What is the number of lines in these entries that include "none"? Write that number and no other text.

**Material to process:**
========================================

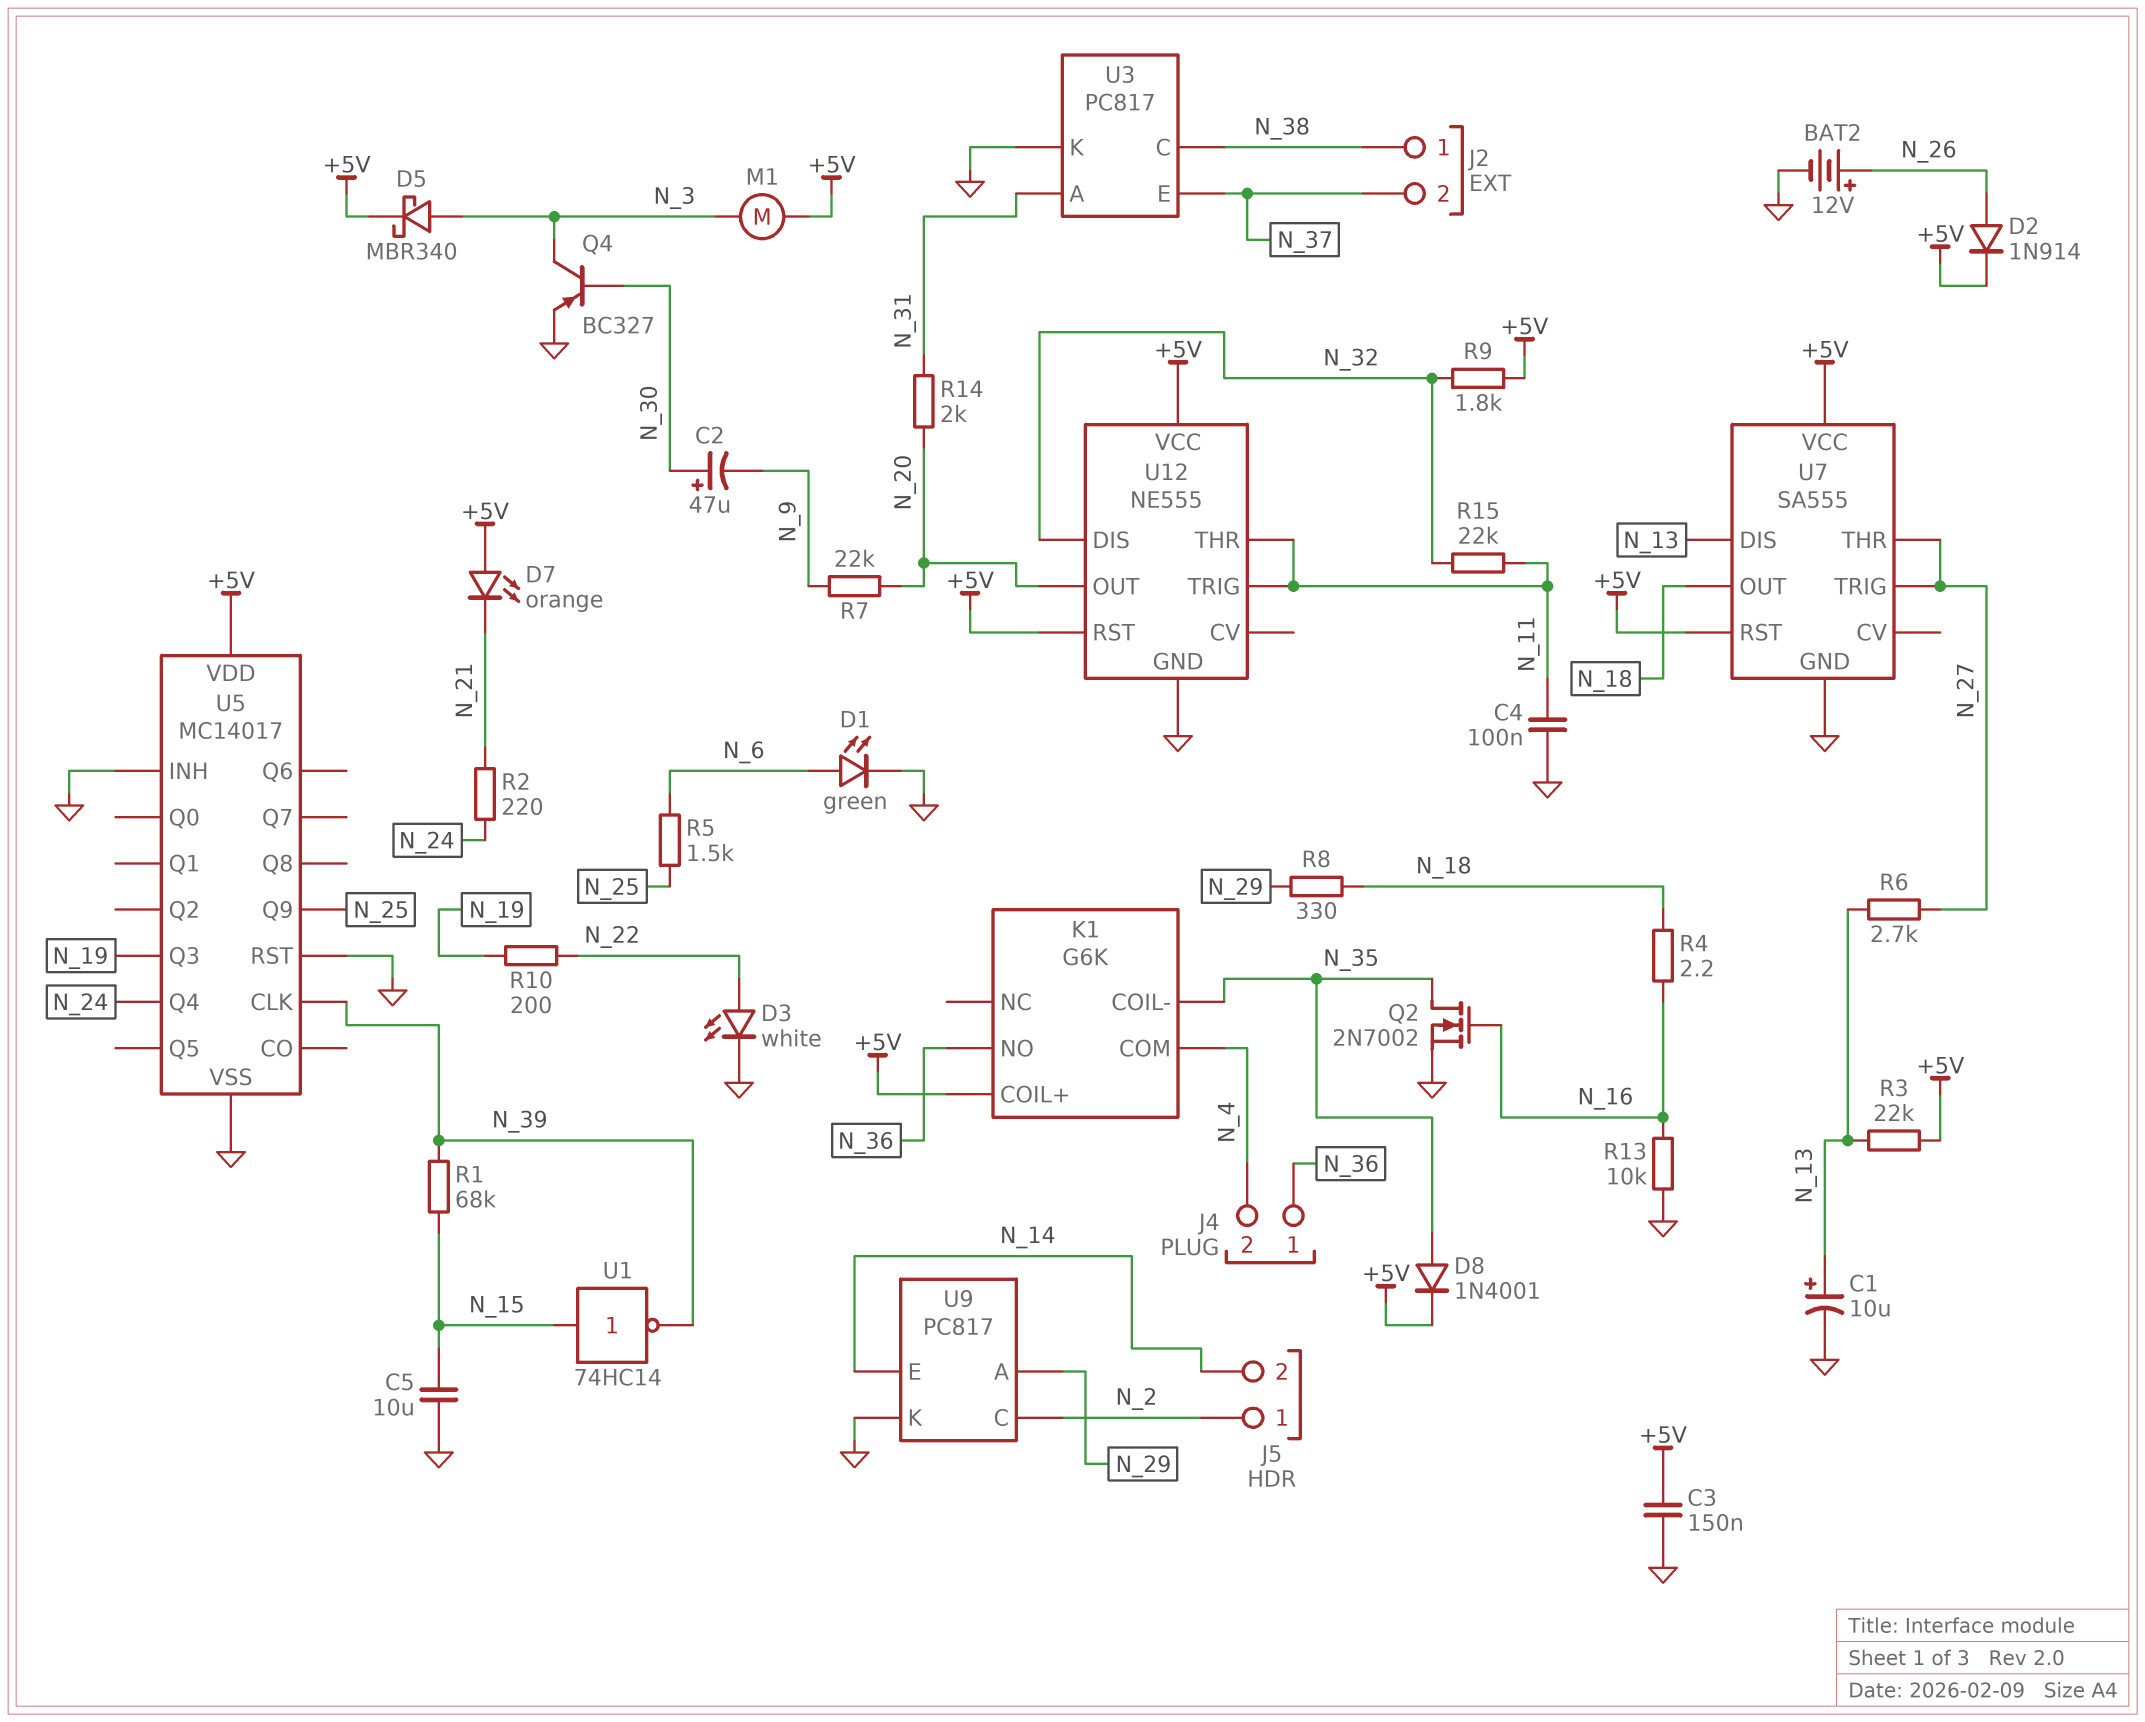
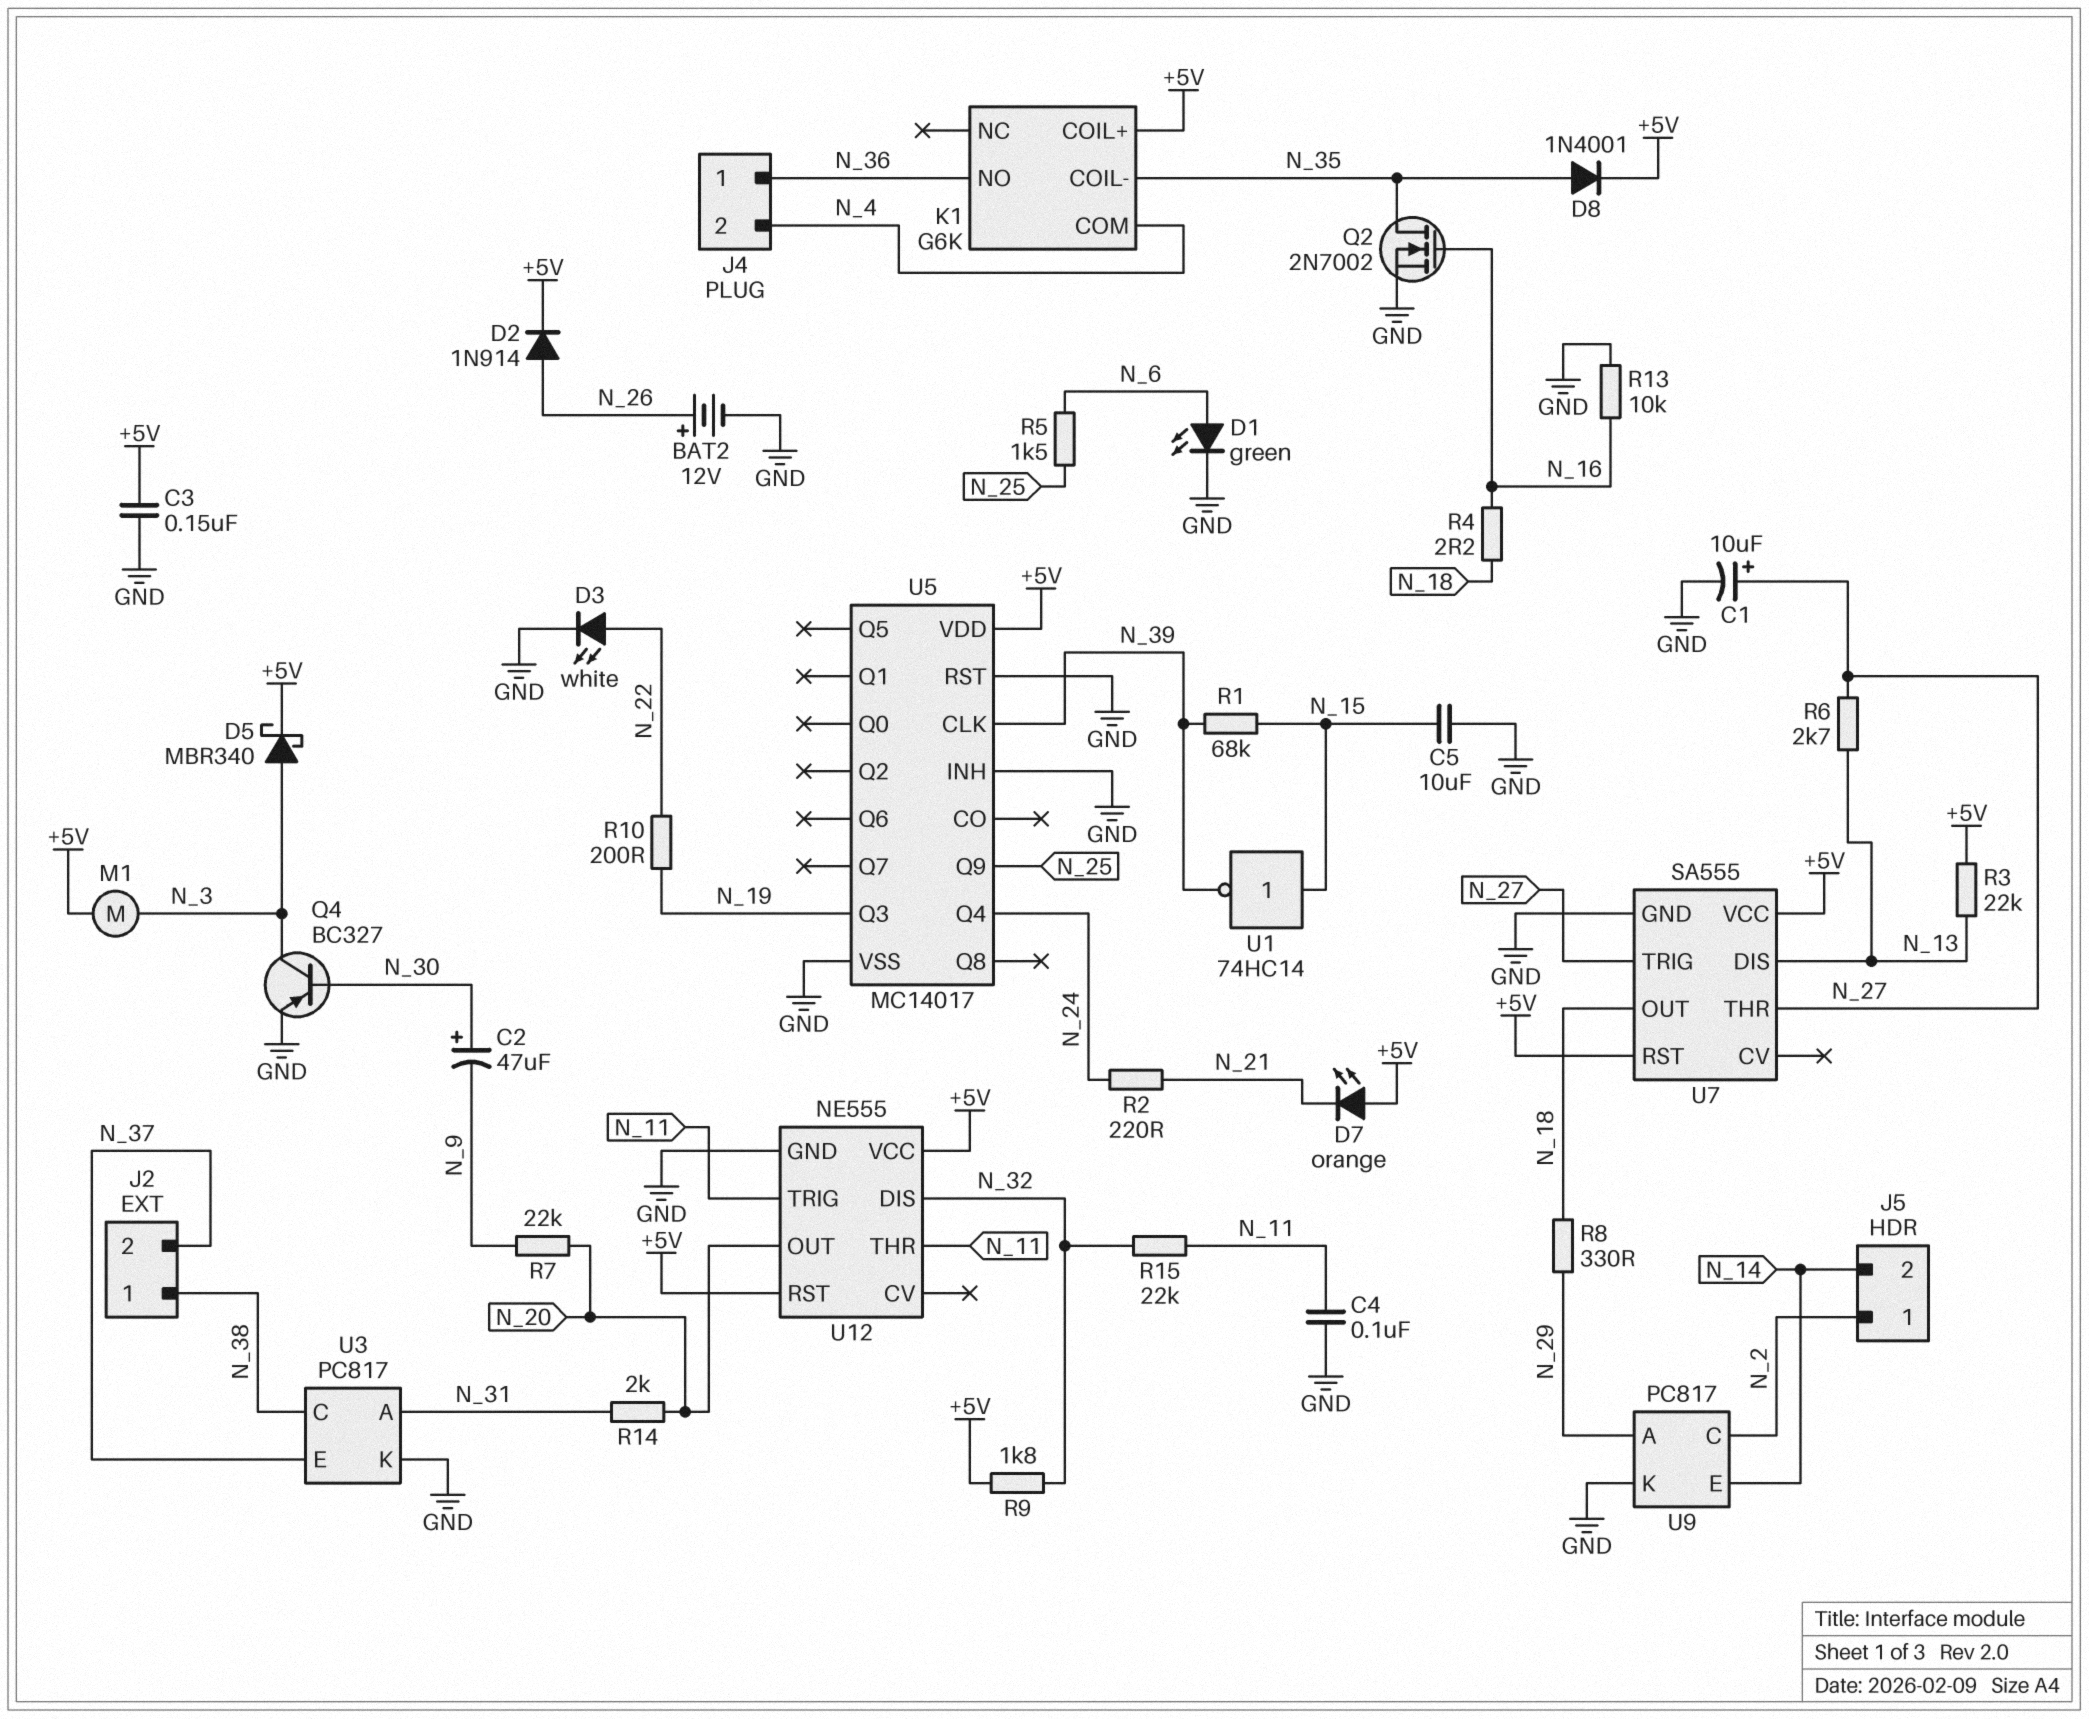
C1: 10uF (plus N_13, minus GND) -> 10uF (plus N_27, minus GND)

========================================

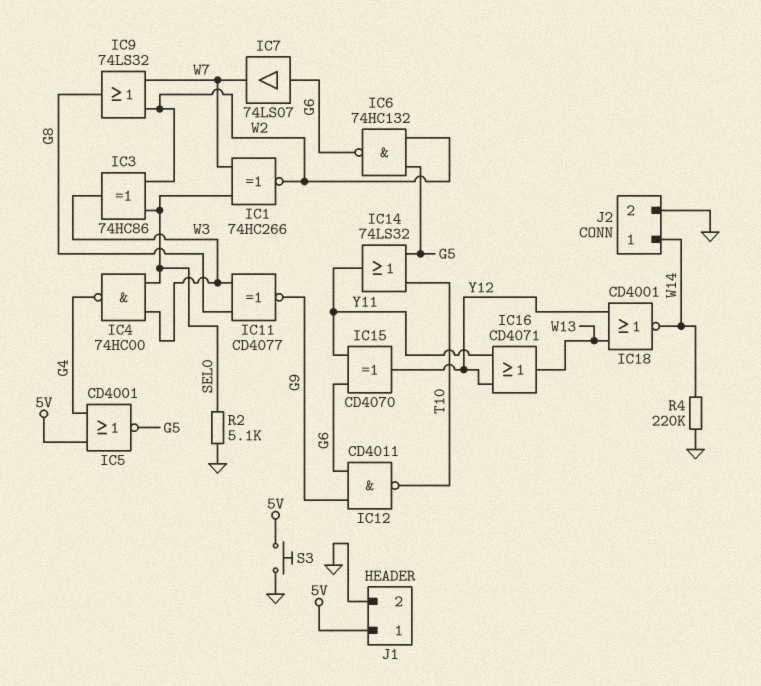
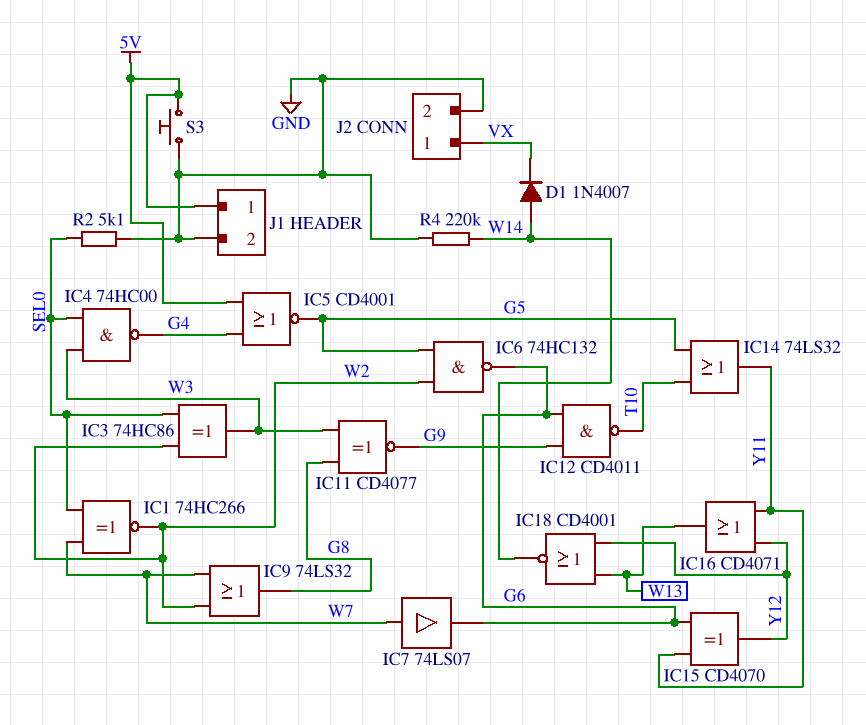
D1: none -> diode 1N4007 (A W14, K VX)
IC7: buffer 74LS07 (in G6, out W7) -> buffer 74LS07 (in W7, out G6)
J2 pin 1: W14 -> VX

========================================

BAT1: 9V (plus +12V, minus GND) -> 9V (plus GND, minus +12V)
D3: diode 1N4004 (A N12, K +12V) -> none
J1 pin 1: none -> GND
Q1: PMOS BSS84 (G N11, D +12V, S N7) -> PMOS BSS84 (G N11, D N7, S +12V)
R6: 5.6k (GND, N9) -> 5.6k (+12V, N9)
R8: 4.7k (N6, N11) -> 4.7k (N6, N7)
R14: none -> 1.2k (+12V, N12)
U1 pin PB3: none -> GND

========================================

**Task solution:**
5